- **Exercise description**
Below are the records; locate each line with the word "pentagon" and copy it.

[Stored data]
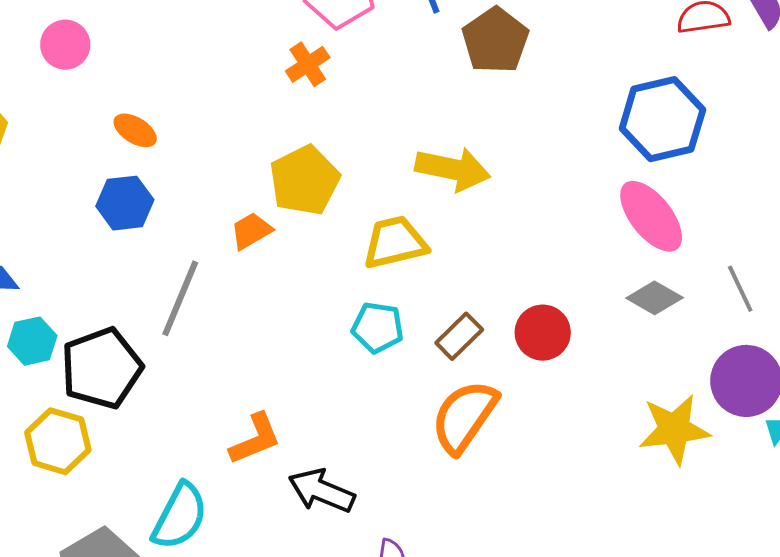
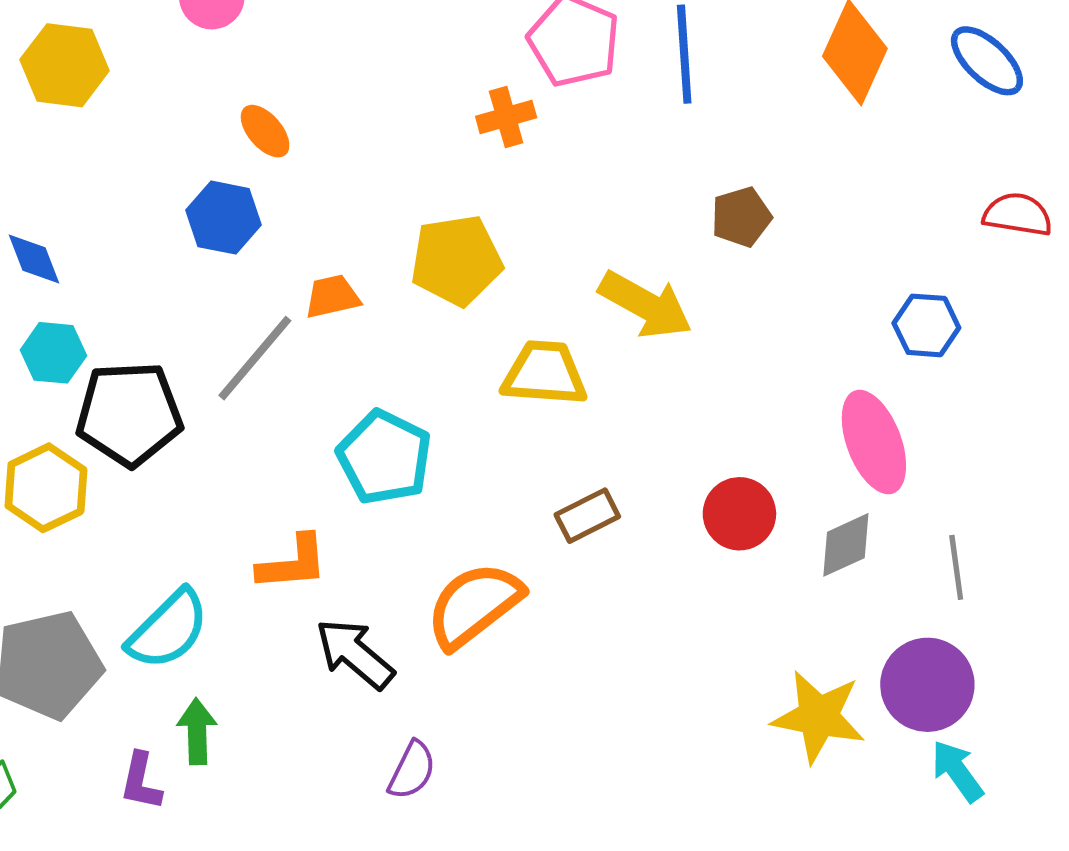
brown pentagon: (495, 40) -> (741, 217), moved, size x0.7
blue hexagon: (662, 119) -> (926, 325), size x0.6
orange trapezoid: (251, 231) -> (332, 297), moved
gray diamond: (655, 298) -> (846, 545), turned -72
cyan pentagon: (378, 327) -> (384, 457), moved, size x1.4
red circle: (543, 333) -> (739, 514), moved
orange semicircle: (464, 416) -> (474, 605), moved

- **Solution to the problem**
brown pentagon: (495, 40) -> (741, 217), moved, size x0.7
cyan pentagon: (378, 327) -> (384, 457), moved, size x1.4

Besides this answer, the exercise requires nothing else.